§ TASK TO COMPLETE
Return the material exactly, first line through the line containing "- relocated: pink", and nothing more. Pictures stay out.

§ INPUT FOR THIS TASK

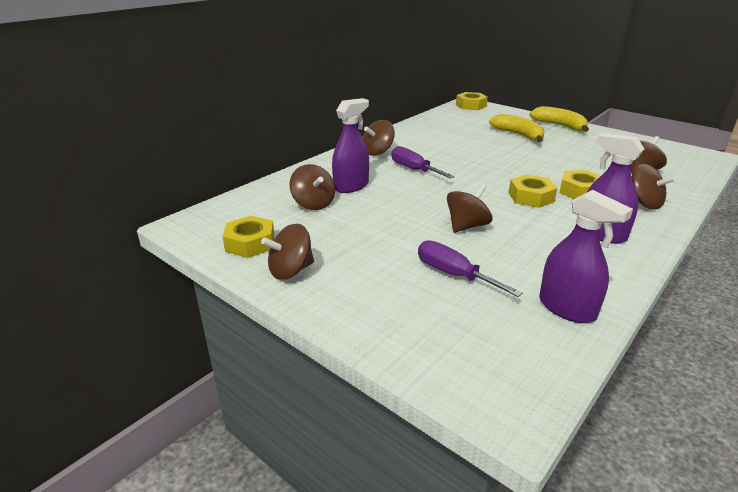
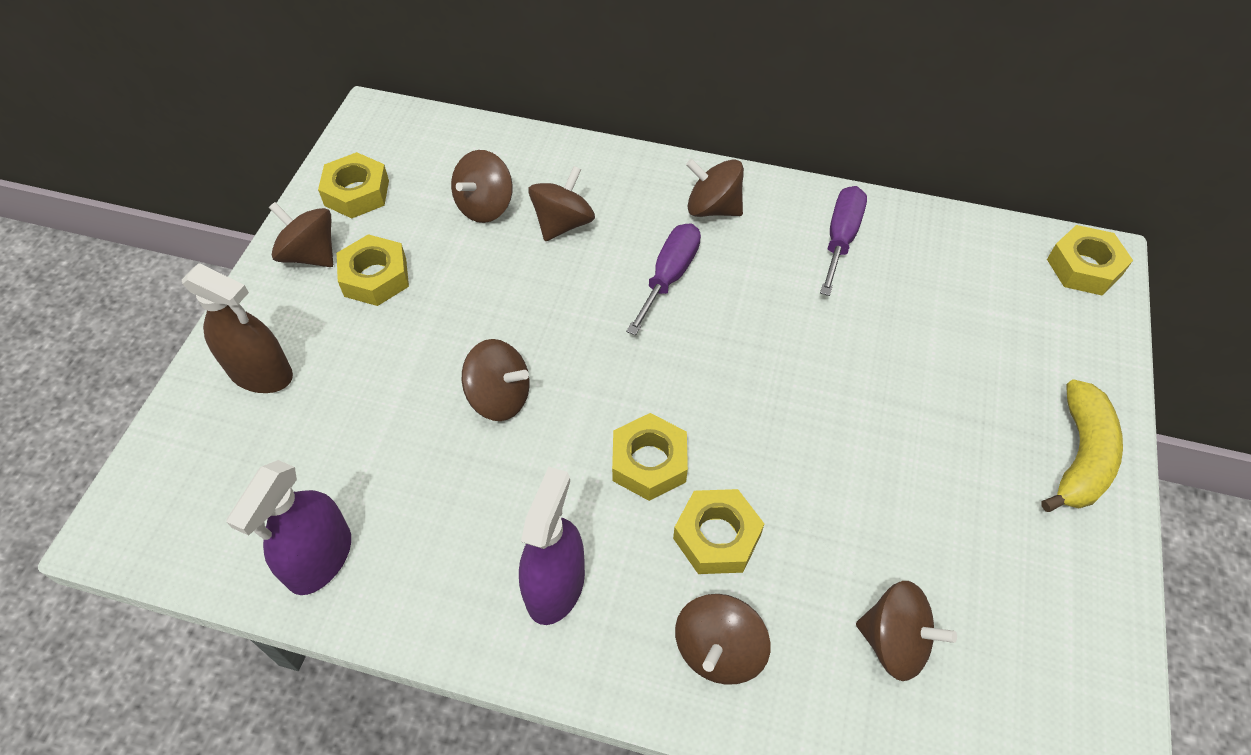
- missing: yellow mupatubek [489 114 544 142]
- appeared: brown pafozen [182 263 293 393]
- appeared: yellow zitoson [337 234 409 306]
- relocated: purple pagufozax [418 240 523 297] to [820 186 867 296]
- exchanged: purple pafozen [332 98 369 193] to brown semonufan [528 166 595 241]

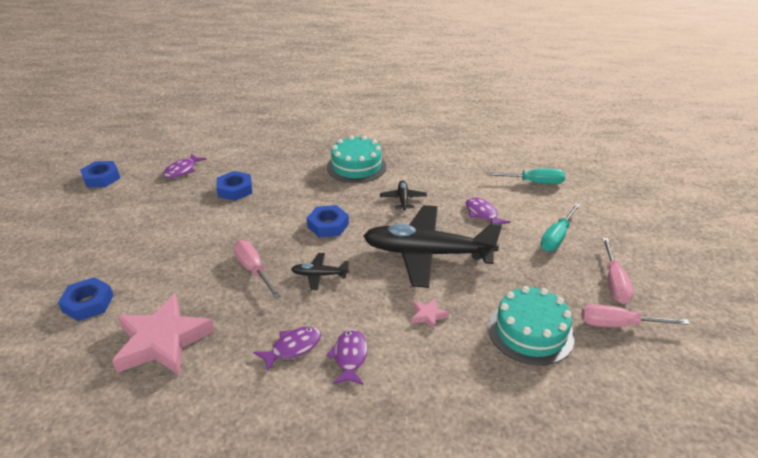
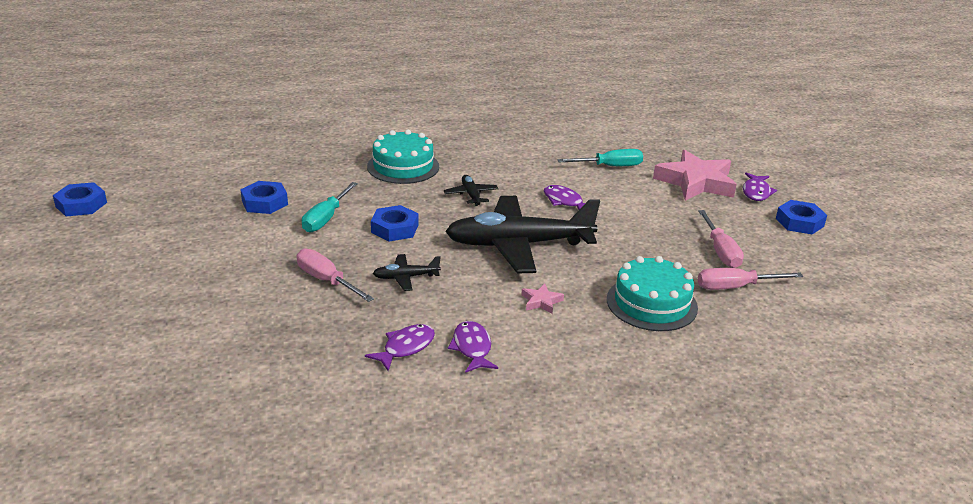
- relocated: blue zitoson [58 277 114 321] to [776 200 827 234]
- relocated: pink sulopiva [112 293 215 375] to [653 150 737 201]
- relocated: purple zizoma [163 153 206 178] to [743 173 777 201]
- relocated: turquoise pagufozax [540 203 580 251] to [302 182 358 232]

§ ANSWER BOX
- missing: yellow mupatubek [489 114 544 142]
- appeared: brown pafozen [182 263 293 393]
- appeared: yellow zitoson [337 234 409 306]
- relocated: purple pagufozax [418 240 523 297] to [820 186 867 296]
- exchanged: purple pafozen [332 98 369 193] to brown semonufan [528 166 595 241]

- relocated: blue zitoson [58 277 114 321] to [776 200 827 234]
- relocated: pink sulopiva [112 293 215 375] to [653 150 737 201]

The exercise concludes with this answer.